*Provided records*.

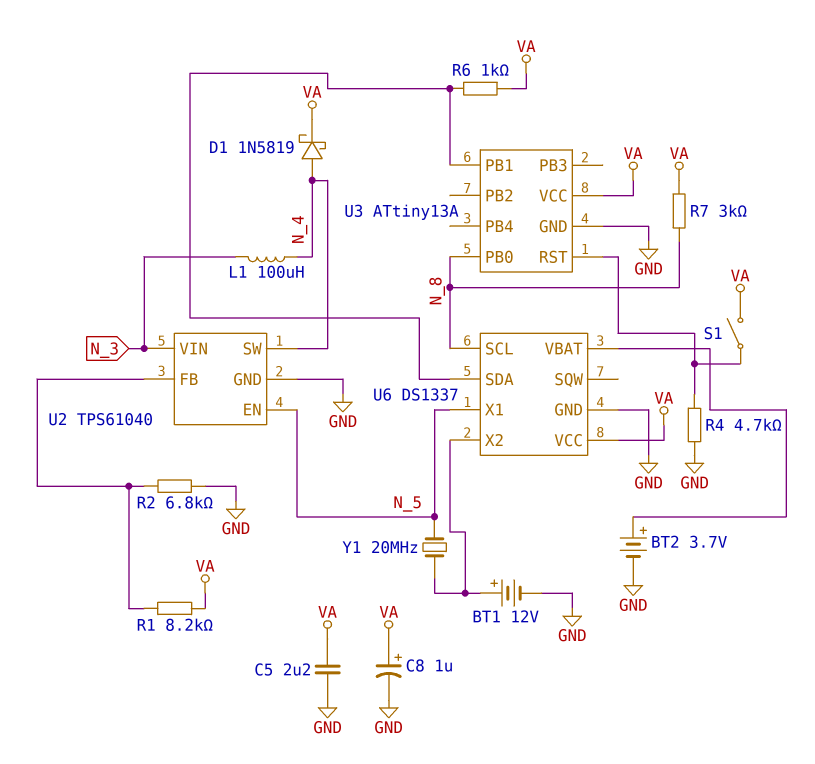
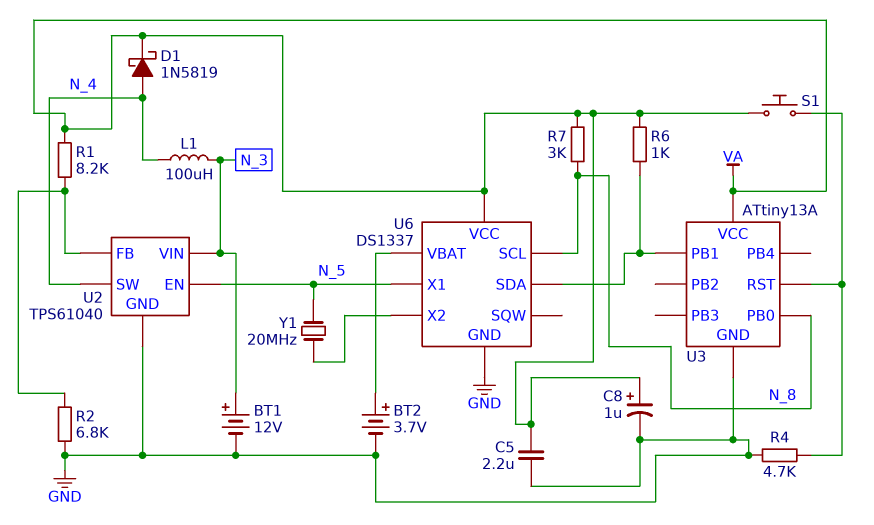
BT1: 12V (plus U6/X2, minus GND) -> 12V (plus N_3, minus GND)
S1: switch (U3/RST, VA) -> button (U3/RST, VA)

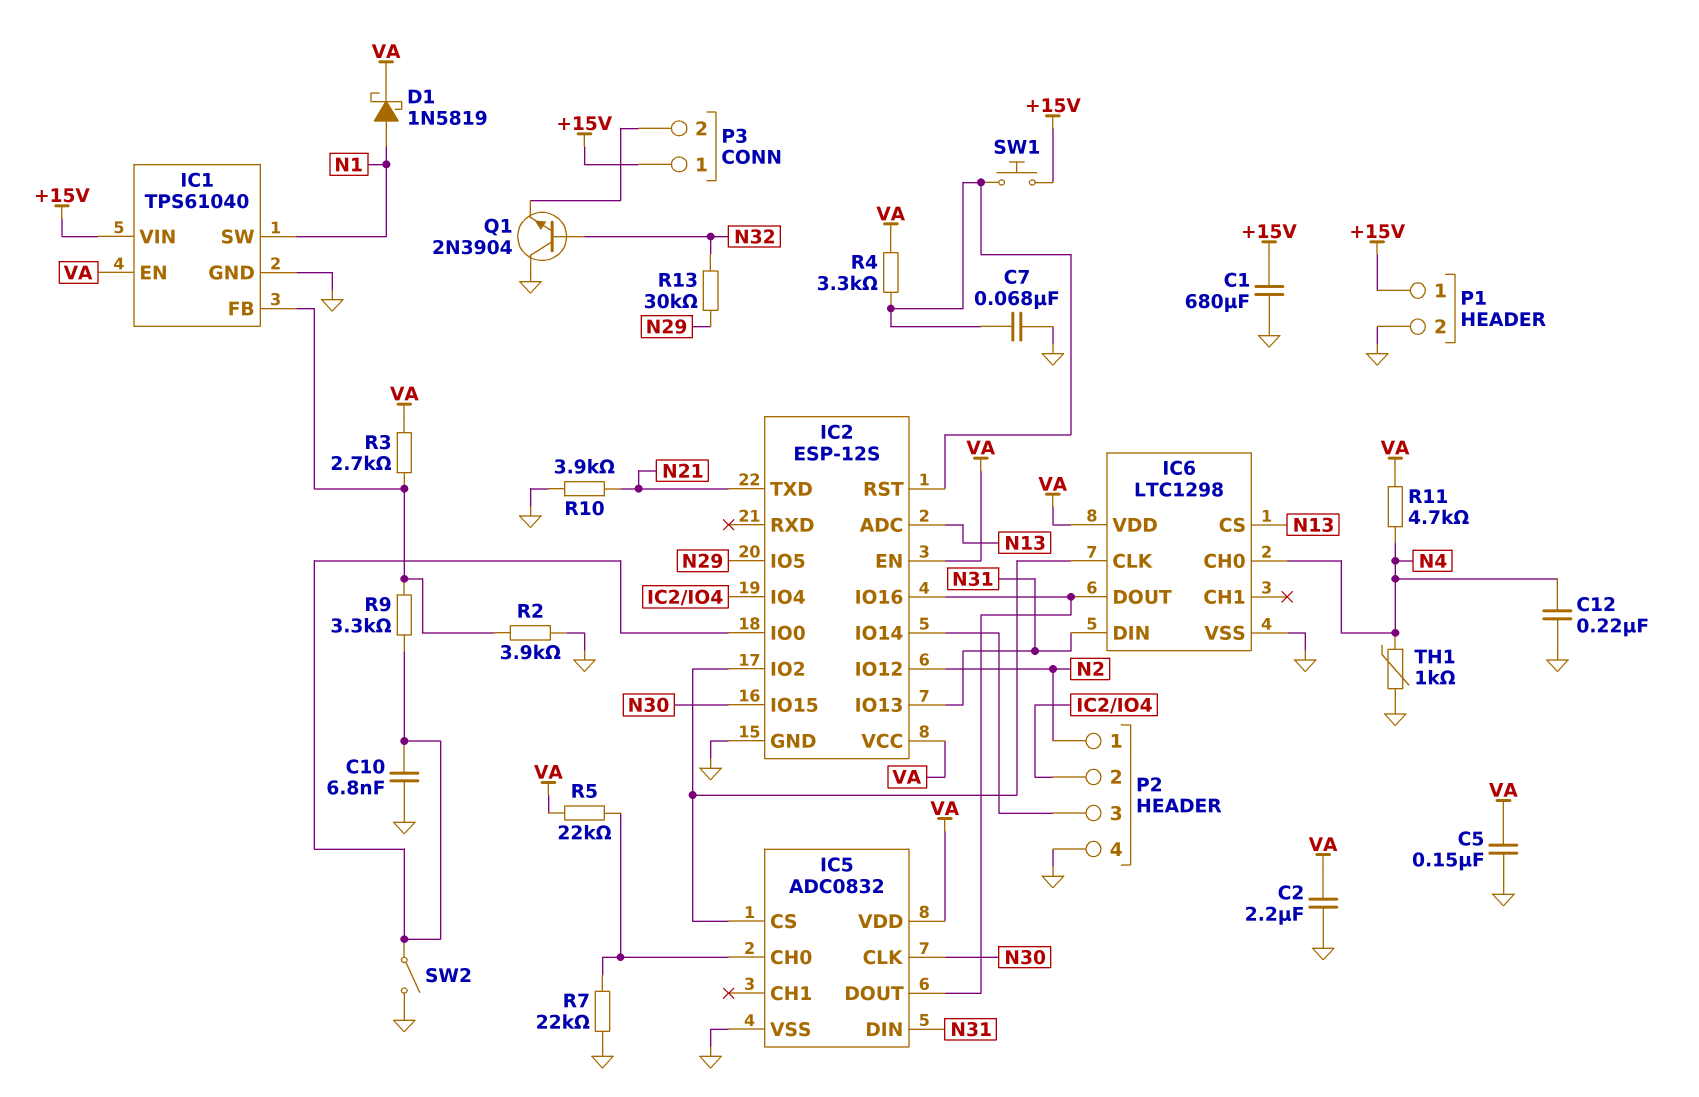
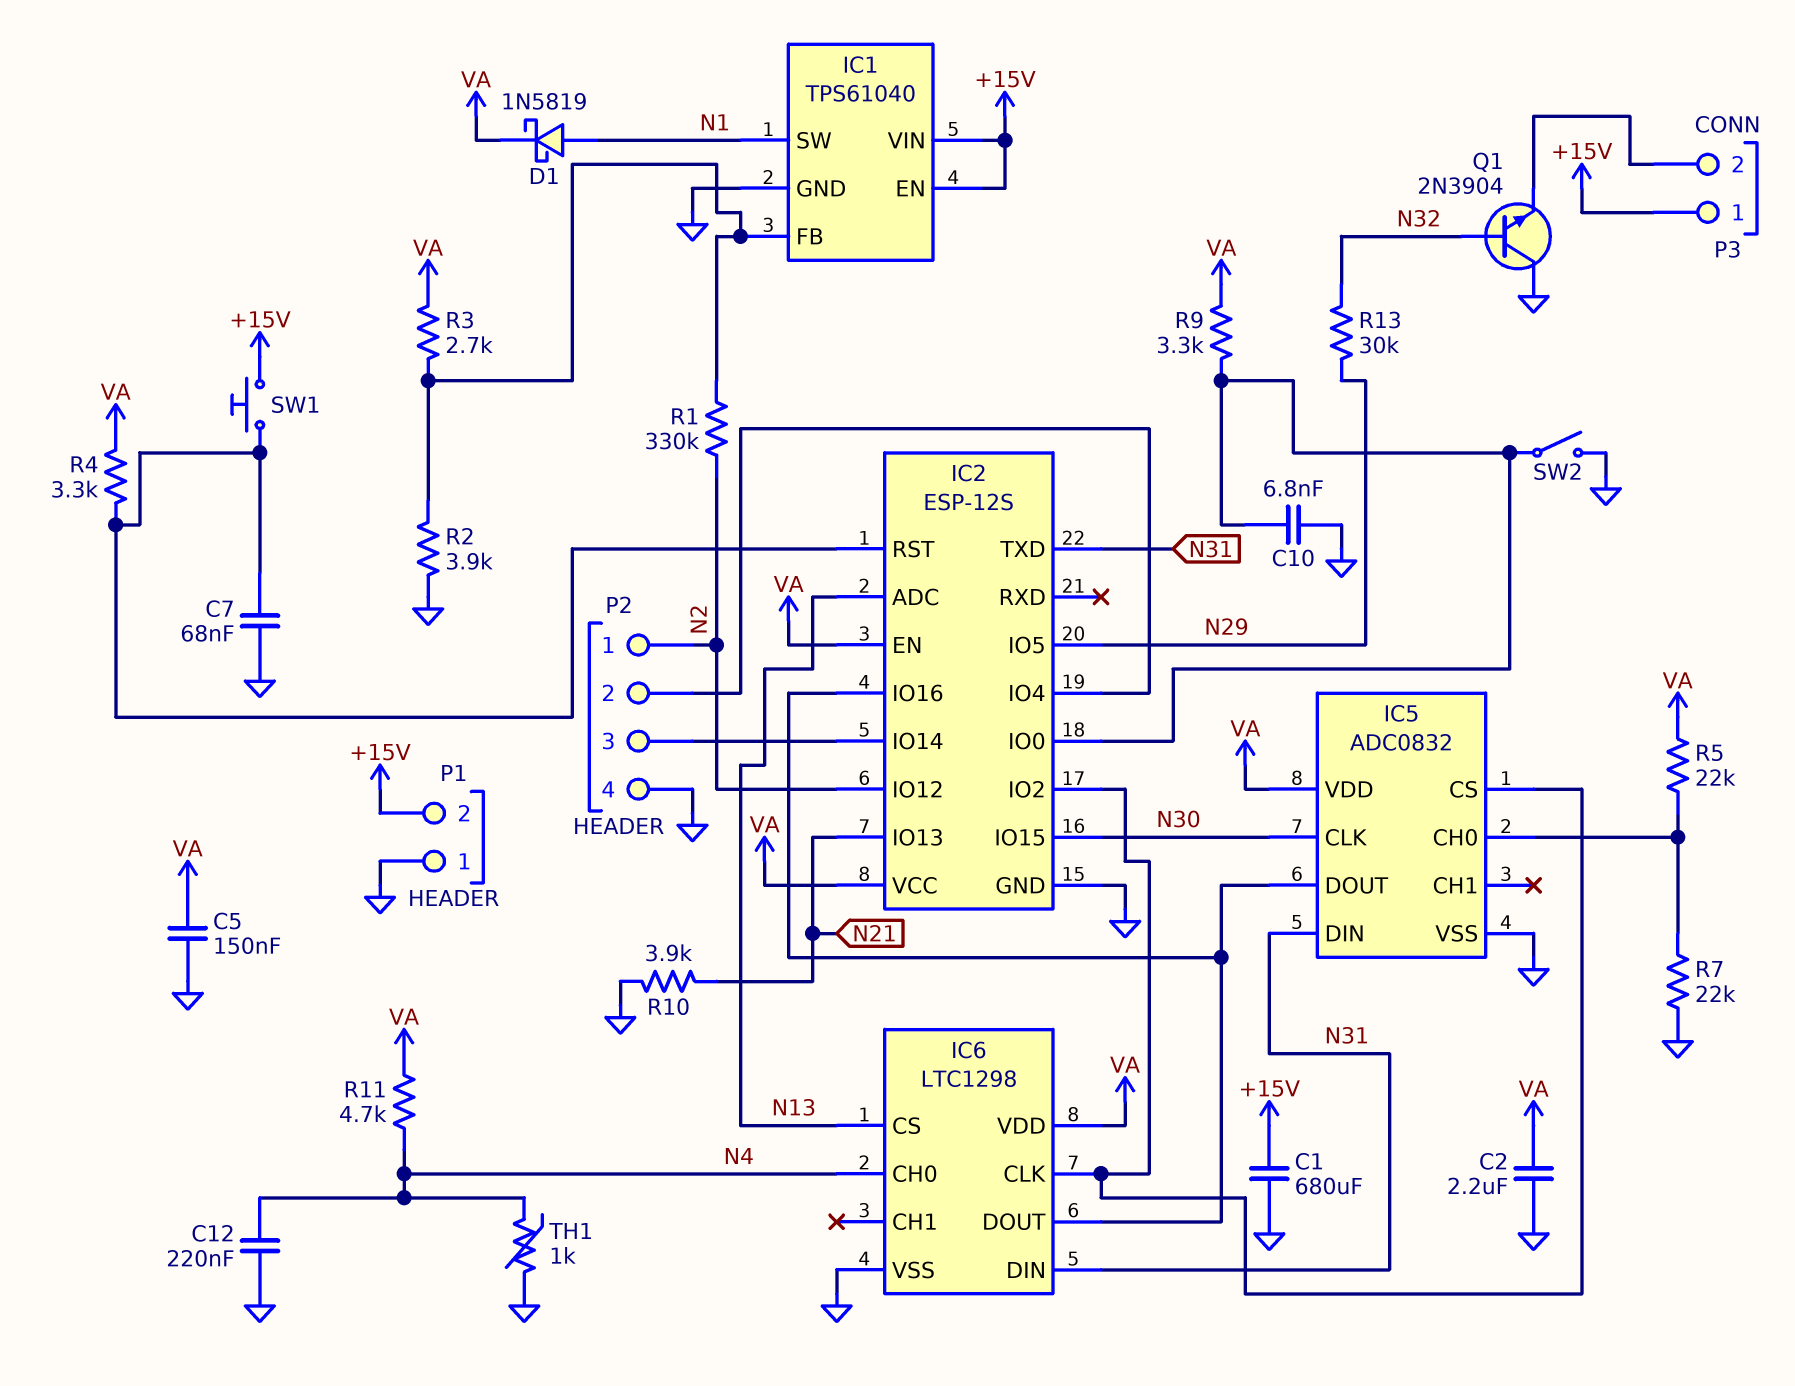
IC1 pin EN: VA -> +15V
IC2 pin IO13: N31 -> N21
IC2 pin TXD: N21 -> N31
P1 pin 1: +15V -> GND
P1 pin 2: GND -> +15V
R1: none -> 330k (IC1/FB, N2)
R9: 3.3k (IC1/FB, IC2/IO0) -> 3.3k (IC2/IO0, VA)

*Work request*. Repeat every entry above word for word, and include no pictures.

*Output for this task*.
BT1: 12V (plus U6/X2, minus GND) -> 12V (plus N_3, minus GND)
S1: switch (U3/RST, VA) -> button (U3/RST, VA)

IC1 pin EN: VA -> +15V
IC2 pin IO13: N31 -> N21
IC2 pin TXD: N21 -> N31
P1 pin 1: +15V -> GND
P1 pin 2: GND -> +15V
R1: none -> 330k (IC1/FB, N2)
R9: 3.3k (IC1/FB, IC2/IO0) -> 3.3k (IC2/IO0, VA)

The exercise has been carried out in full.